--- Data to process ---
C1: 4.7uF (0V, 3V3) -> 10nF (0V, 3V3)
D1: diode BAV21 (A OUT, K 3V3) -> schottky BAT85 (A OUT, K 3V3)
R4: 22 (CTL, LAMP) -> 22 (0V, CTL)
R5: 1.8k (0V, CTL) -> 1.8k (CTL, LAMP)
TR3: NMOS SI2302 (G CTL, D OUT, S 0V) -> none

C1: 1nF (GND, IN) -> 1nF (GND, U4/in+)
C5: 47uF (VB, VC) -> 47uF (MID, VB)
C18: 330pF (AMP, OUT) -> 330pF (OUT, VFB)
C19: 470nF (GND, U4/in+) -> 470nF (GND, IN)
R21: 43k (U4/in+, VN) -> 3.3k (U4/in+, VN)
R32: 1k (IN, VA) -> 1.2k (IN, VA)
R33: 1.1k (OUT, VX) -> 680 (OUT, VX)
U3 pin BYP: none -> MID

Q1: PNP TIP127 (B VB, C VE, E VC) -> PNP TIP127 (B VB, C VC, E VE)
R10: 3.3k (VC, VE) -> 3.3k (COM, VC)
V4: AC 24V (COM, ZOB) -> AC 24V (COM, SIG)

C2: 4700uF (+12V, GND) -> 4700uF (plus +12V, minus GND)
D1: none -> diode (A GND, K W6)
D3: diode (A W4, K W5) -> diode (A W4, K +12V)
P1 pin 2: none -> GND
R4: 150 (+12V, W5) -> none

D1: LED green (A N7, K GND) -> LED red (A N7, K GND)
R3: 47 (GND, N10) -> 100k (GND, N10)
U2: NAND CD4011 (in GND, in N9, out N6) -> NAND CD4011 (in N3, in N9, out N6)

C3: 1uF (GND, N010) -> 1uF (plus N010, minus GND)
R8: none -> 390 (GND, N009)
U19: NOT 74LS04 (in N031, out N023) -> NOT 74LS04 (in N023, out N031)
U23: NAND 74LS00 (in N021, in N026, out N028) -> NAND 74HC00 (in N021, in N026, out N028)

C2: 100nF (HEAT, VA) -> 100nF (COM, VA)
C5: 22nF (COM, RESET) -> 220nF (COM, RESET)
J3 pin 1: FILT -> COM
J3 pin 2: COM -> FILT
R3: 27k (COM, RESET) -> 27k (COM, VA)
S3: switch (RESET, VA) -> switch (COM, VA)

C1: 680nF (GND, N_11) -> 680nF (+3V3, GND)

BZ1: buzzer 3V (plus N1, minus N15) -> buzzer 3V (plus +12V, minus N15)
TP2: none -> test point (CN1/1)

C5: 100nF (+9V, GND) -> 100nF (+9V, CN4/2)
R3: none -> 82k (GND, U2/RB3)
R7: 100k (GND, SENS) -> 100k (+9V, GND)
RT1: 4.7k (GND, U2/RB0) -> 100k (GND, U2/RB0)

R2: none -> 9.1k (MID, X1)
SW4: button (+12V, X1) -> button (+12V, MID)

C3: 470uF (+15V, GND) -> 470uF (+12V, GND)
---
### Action item
Look through the material above for the string "LAMP" and copy each line that has it.

### Output for this task
R4: 22 (CTL, LAMP) -> 22 (0V, CTL)
R5: 1.8k (0V, CTL) -> 1.8k (CTL, LAMP)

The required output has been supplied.